*** RAW DATA

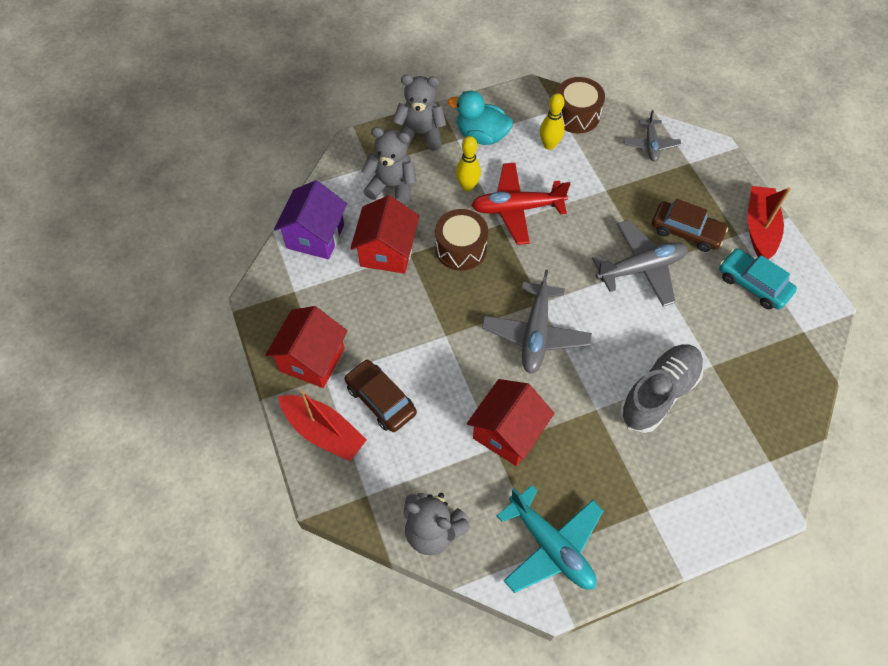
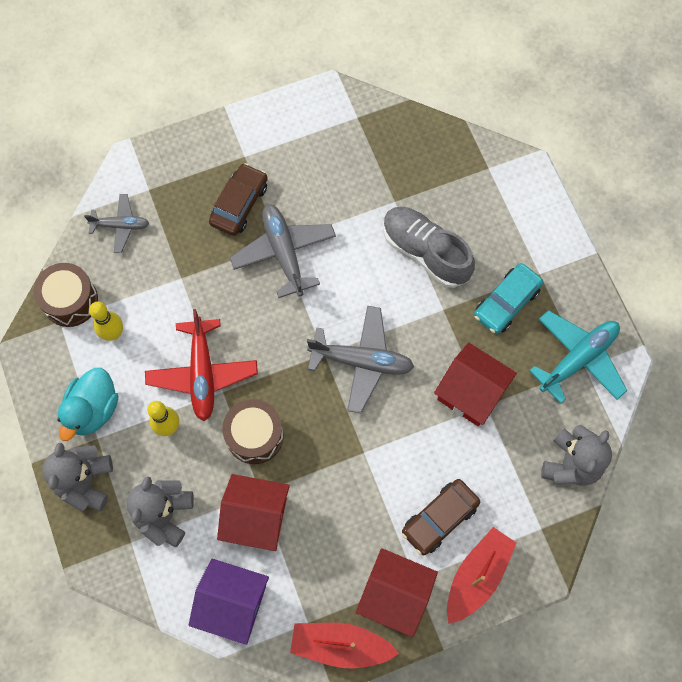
camera: 90 degrees left, 10 degrees up
(753, 284) = (304, 152): turquoise car -> turquoise car (506, 302)
(760, 228) = (238, 135): red boat -> red boat (340, 645)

******

- _TRY IT_
Print every line of the material above exactly as it reads, skipping the pictures.

- _RESULT_
camera: 90 degrees left, 10 degrees up
(753, 284) = (304, 152): turquoise car -> turquoise car (506, 302)
(760, 228) = (238, 135): red boat -> red boat (340, 645)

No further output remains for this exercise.